Going from the line that contains "building: none -> [214,146,272,214]" through the last line of the records, set down each line again exactly, both included, with pictures left out.

(THE DATA Opens)

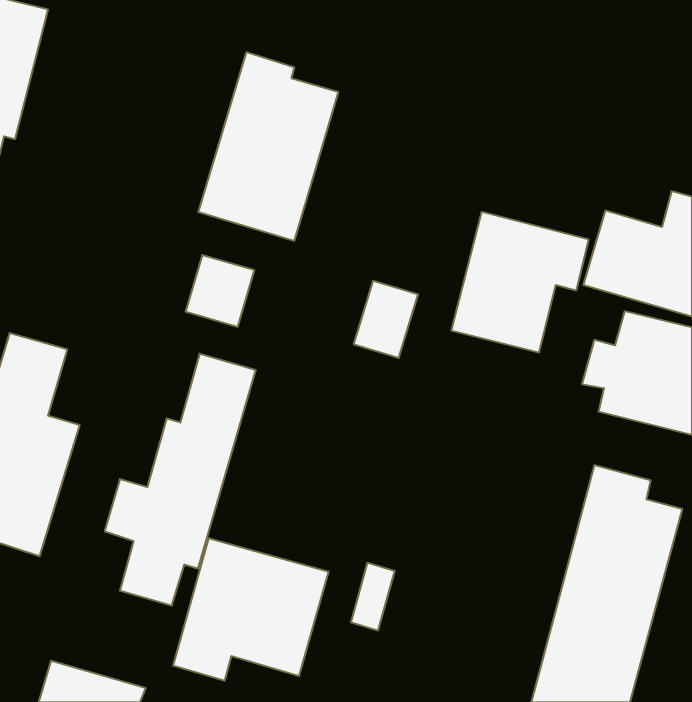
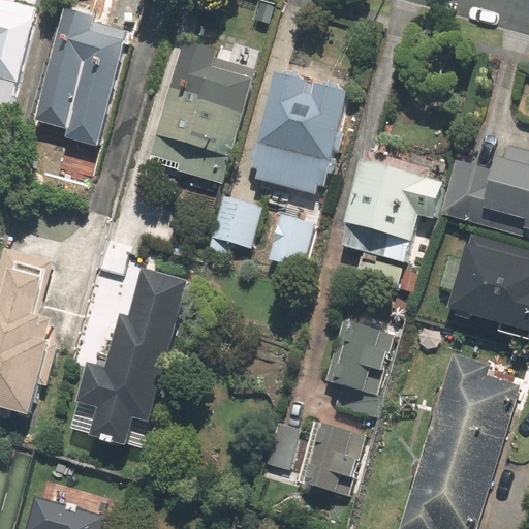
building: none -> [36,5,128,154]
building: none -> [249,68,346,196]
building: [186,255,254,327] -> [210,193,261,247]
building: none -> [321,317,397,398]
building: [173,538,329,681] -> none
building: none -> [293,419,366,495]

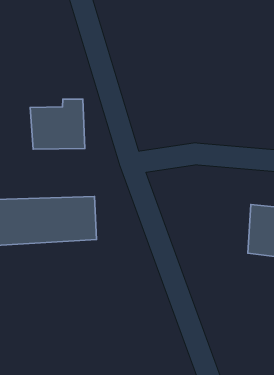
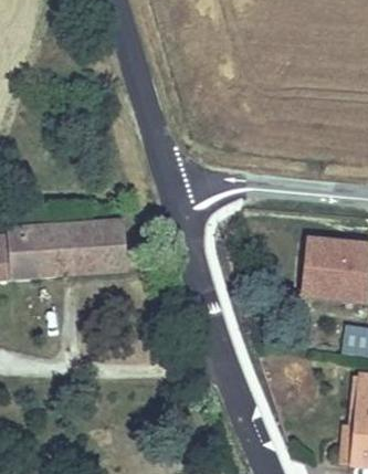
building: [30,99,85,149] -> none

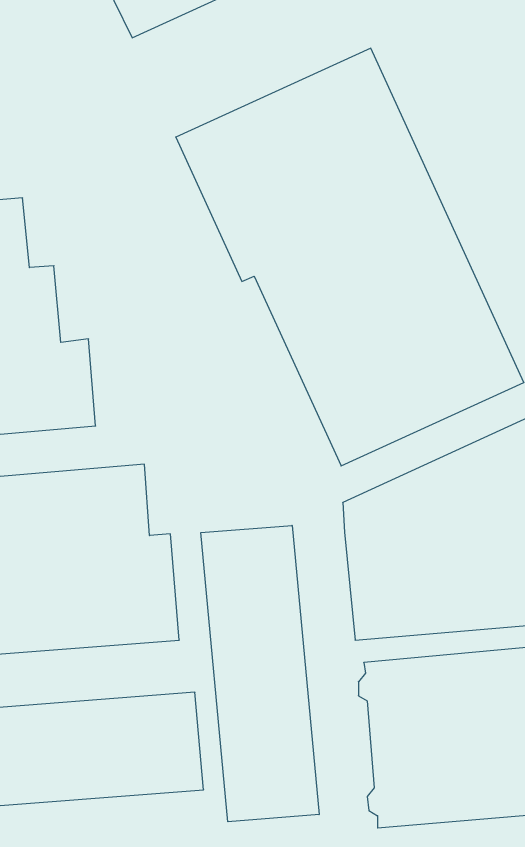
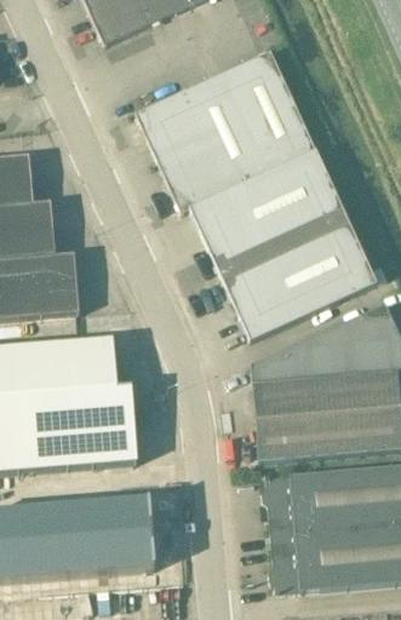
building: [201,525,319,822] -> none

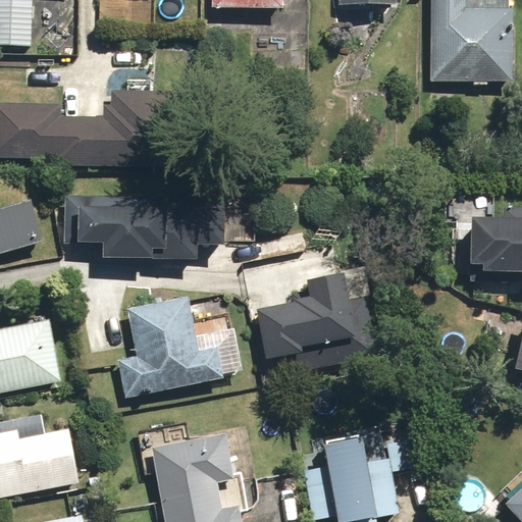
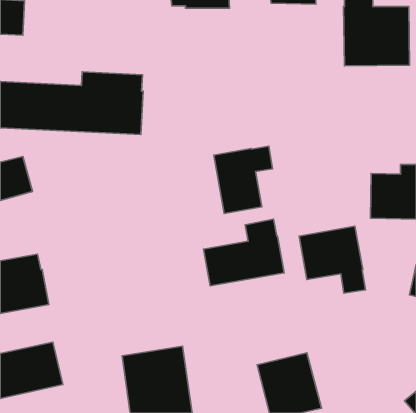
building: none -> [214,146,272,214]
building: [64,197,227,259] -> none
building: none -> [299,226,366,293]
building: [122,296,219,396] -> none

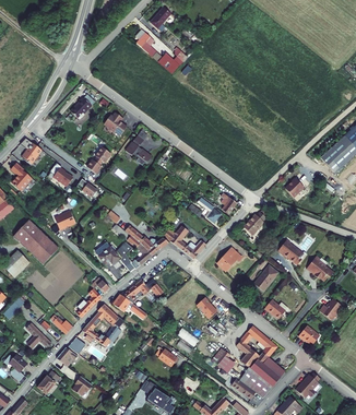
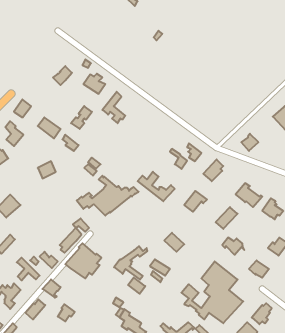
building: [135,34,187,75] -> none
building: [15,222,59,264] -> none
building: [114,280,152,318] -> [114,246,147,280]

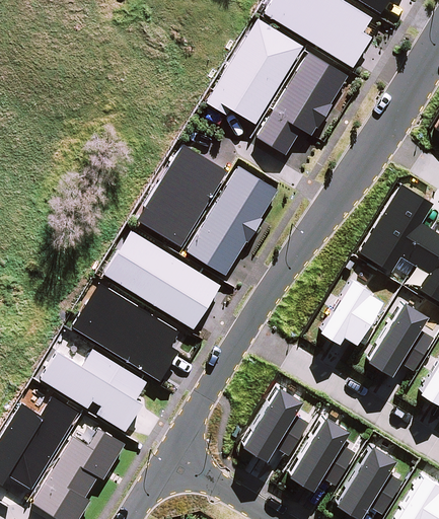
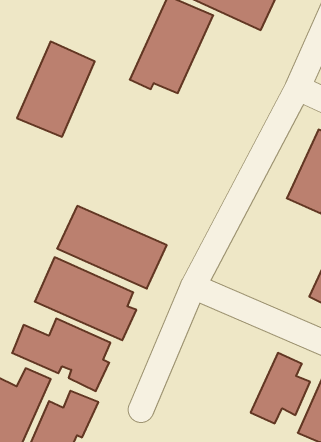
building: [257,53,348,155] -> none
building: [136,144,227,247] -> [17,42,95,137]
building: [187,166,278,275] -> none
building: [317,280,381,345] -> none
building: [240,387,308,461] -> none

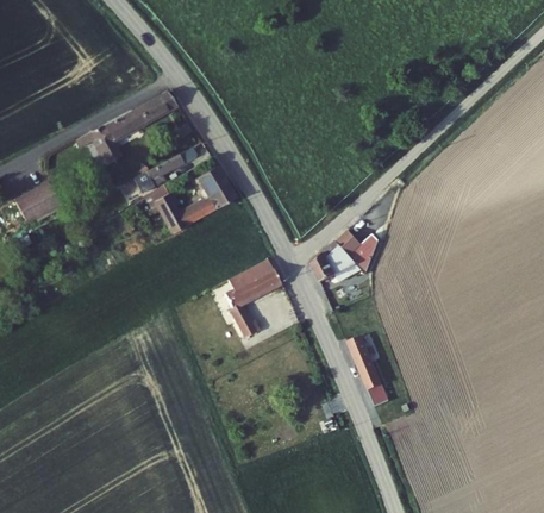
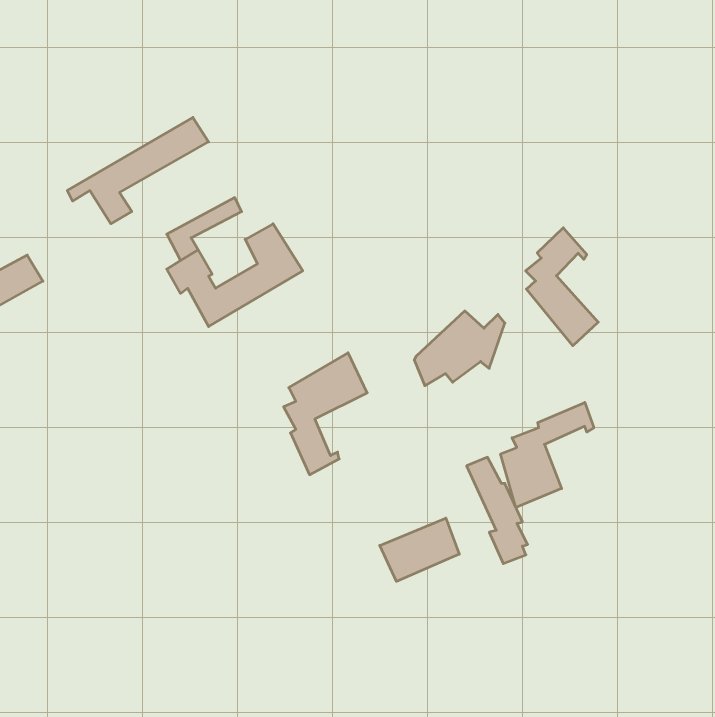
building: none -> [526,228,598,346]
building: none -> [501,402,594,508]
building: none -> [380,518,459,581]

(THE DATA Closes)

* _EXPECTED ANSWER_
building: none -> [214,146,272,214]
building: [64,197,227,259] -> none
building: none -> [299,226,366,293]
building: [122,296,219,396] -> none

building: [135,34,187,75] -> none
building: [15,222,59,264] -> none
building: [114,280,152,318] -> [114,246,147,280]

building: [257,53,348,155] -> none
building: [136,144,227,247] -> [17,42,95,137]
building: [187,166,278,275] -> none
building: [317,280,381,345] -> none
building: [240,387,308,461] -> none

building: none -> [526,228,598,346]
building: none -> [501,402,594,508]
building: none -> [380,518,459,581]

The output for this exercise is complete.